WHAT YOU ARE ASKED TO DO
Return each record word for word and omit the pictures.

*** RAW DATA ***

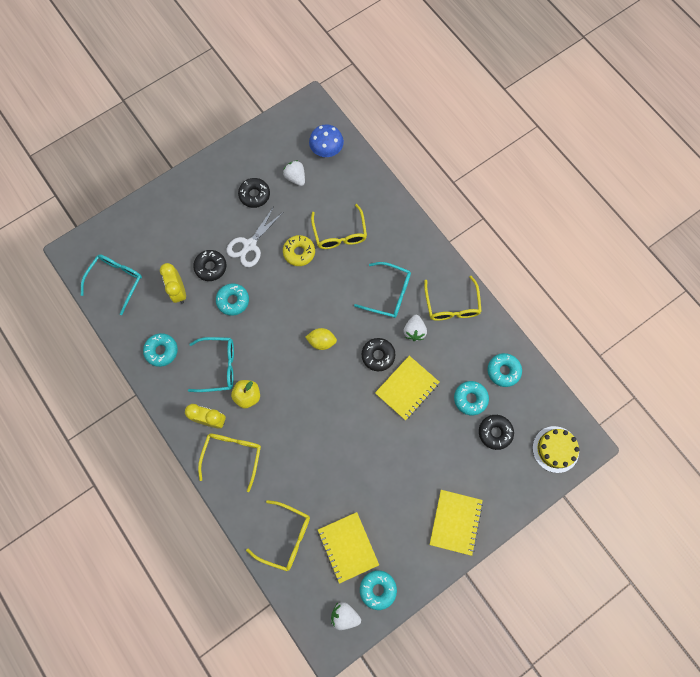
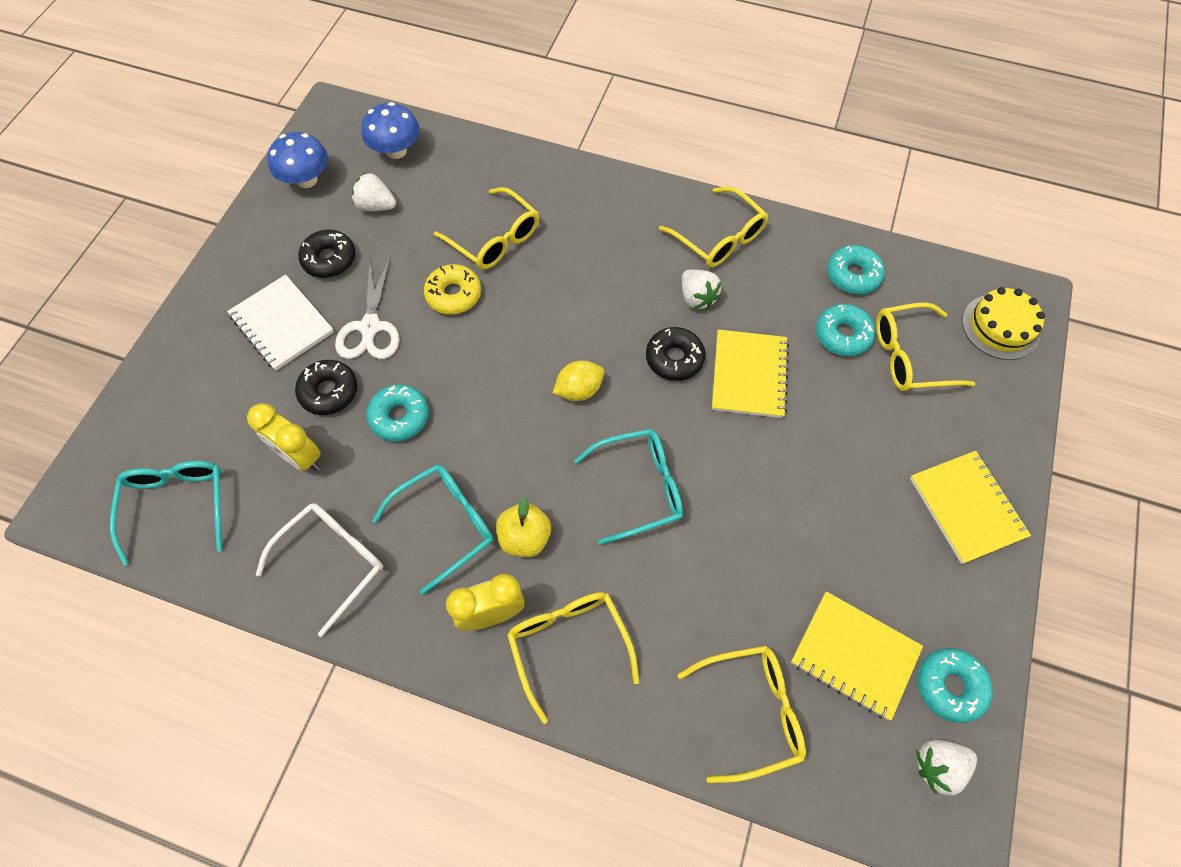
camera: 35 degrees left, 10 degrees down
(161, 351) = (332, 562): turquoise donut -> white glasses
(212, 217) = (282, 324): none -> white notebook
(272, 141) = (306, 180): none -> blue mushroom
(388, 293) = (623, 273): turquoise glasses -> turquoise glasses (638, 488)
(495, 432) = (910, 356): black donut -> yellow glasses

***

SOLUTION FOR THIS EXERCISE
camera: 35 degrees left, 10 degrees down
(161, 351) = (332, 562): turquoise donut -> white glasses
(212, 217) = (282, 324): none -> white notebook
(272, 141) = (306, 180): none -> blue mushroom
(388, 293) = (623, 273): turquoise glasses -> turquoise glasses (638, 488)
(495, 432) = (910, 356): black donut -> yellow glasses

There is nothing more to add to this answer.